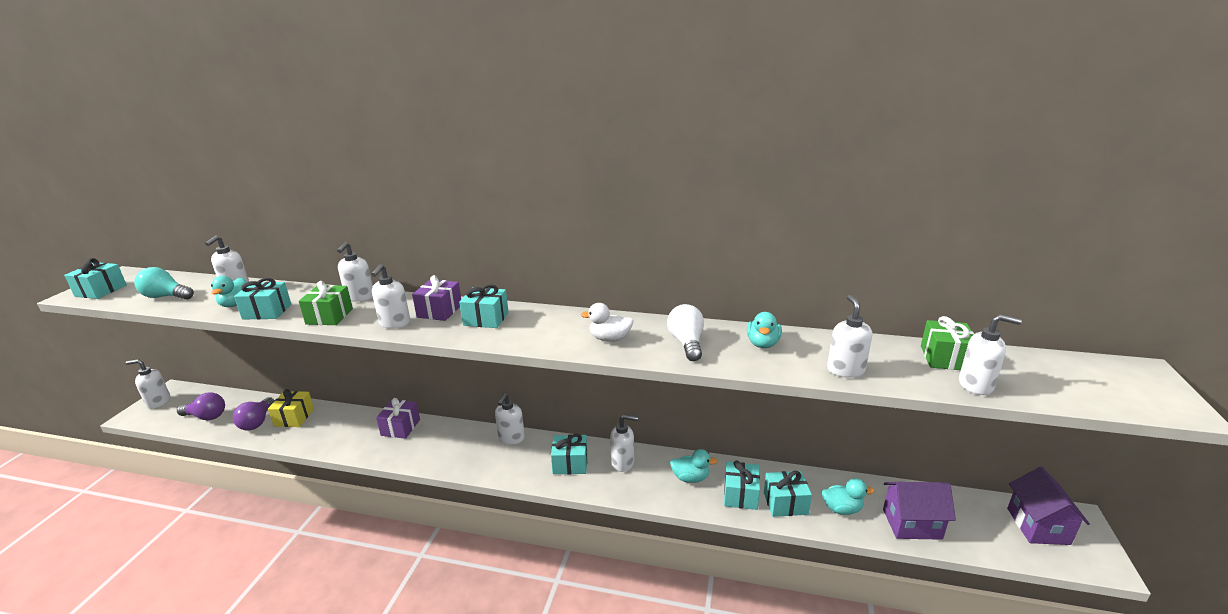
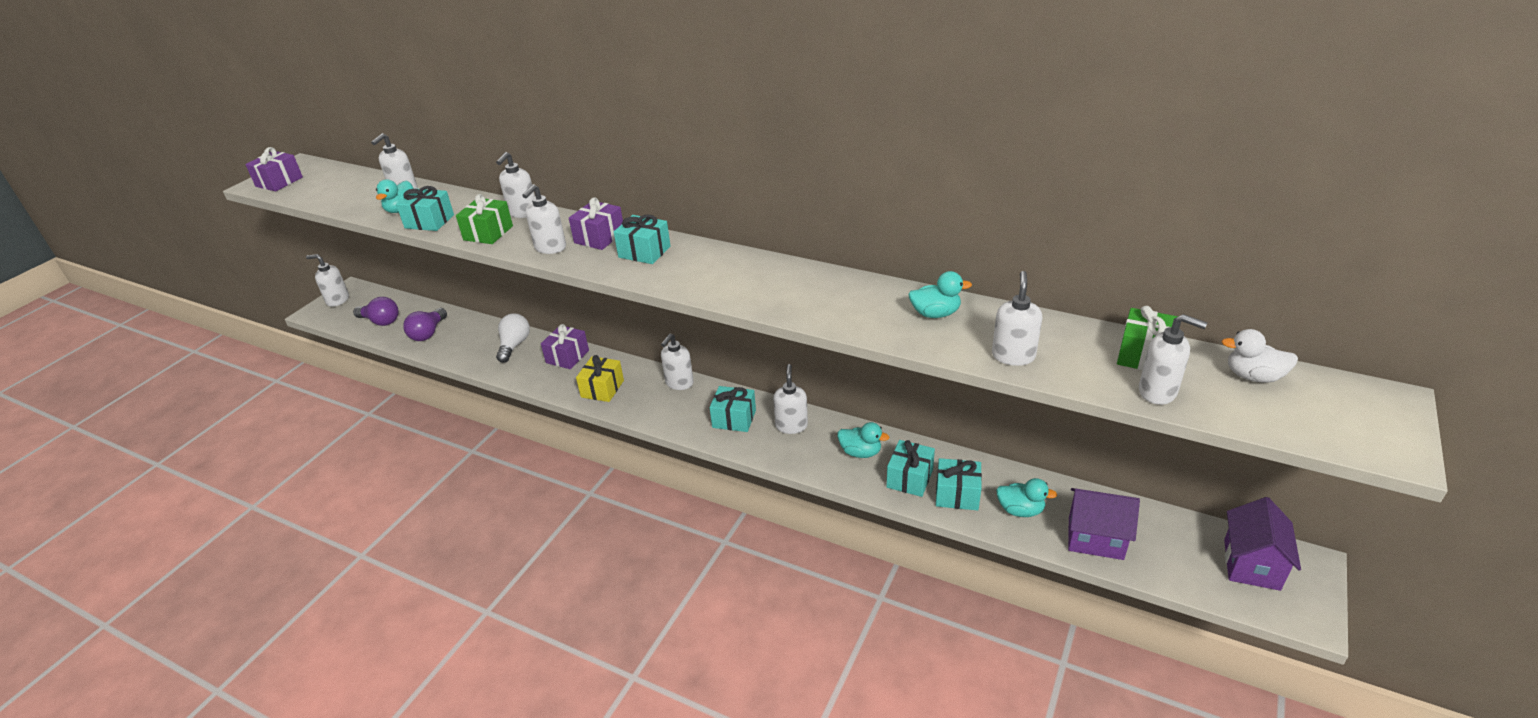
camera: 15 degrees right, 10 degrees up
(101, 291) = (279, 182): turquoise gift -> purple gift
(166, 297) = (338, 194): turquoise light bulb -> none
(294, 417) = (464, 332): yellow gift -> yellow gift (602, 389)
(610, 339) = (767, 290): white duck -> white duck (1253, 376)
(623, 463) = (791, 426): white soap dispenser -> white soap dispenser turned 105 degrees counterclockwise
(686, 343) = (849, 304): white light bulb -> white light bulb (514, 345)
(762, 344) = (935, 314): turquoise duck -> turquoise duck turned 120 degrees counterclockwise

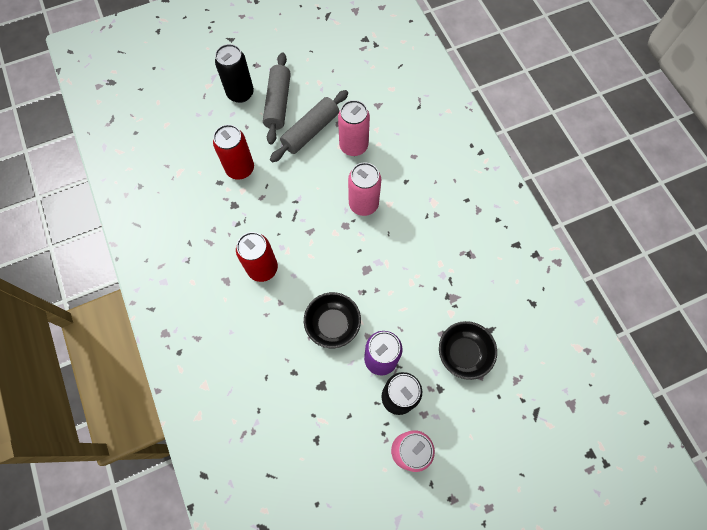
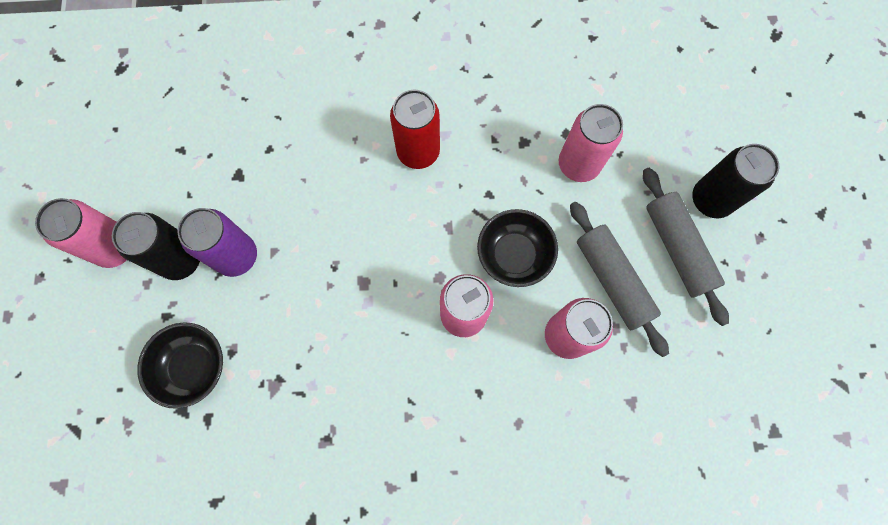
camera: 110 degrees right, 5 degrees up
(240, 169) = (578, 165): red can -> pink can
(278, 103) = (677, 248): grey rolling pin -> grey rolling pin turned 45 degrees clockwise
(333, 324) = (307, 213): black bowl -> black bowl (514, 255)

◆ **What to do**
Only the lines above that include the word "light" belong in the answer; copy each one.

◆ **Result of the exercise**
(166, 297) = (338, 194): turquoise light bulb -> none
(686, 343) = (849, 304): white light bulb -> white light bulb (514, 345)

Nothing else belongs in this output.